The data –
------------------------

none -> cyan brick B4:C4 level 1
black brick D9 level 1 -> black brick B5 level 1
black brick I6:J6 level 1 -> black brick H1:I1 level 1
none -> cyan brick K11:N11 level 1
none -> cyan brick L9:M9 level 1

------------------------

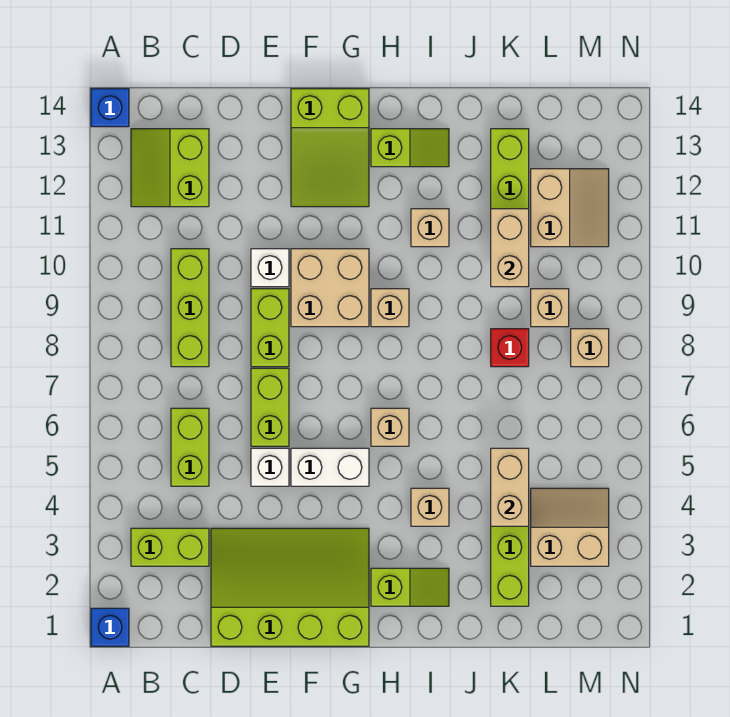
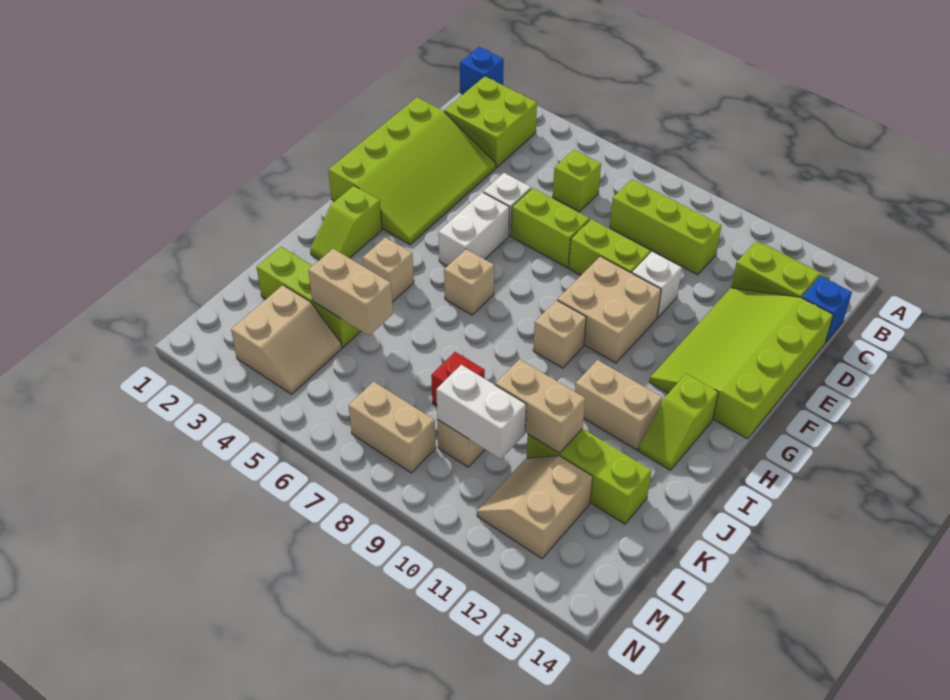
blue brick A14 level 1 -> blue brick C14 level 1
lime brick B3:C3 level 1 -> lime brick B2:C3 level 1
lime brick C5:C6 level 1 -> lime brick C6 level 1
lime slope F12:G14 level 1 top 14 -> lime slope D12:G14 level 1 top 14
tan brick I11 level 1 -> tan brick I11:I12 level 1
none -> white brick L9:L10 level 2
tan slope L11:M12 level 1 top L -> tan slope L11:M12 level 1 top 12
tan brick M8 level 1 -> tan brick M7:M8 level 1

------------------------

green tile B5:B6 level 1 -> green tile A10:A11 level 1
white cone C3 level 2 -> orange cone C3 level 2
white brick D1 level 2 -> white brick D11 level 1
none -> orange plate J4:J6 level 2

------------------------

Task goal – Would you please write out, exactly and with no other lines, the stretch of the listing above from the line containing "lime slope F12:G14" through the line containing "tan brick M8"?

Exercise result –
lime slope F12:G14 level 1 top 14 -> lime slope D12:G14 level 1 top 14
tan brick I11 level 1 -> tan brick I11:I12 level 1
none -> white brick L9:L10 level 2
tan slope L11:M12 level 1 top L -> tan slope L11:M12 level 1 top 12
tan brick M8 level 1 -> tan brick M7:M8 level 1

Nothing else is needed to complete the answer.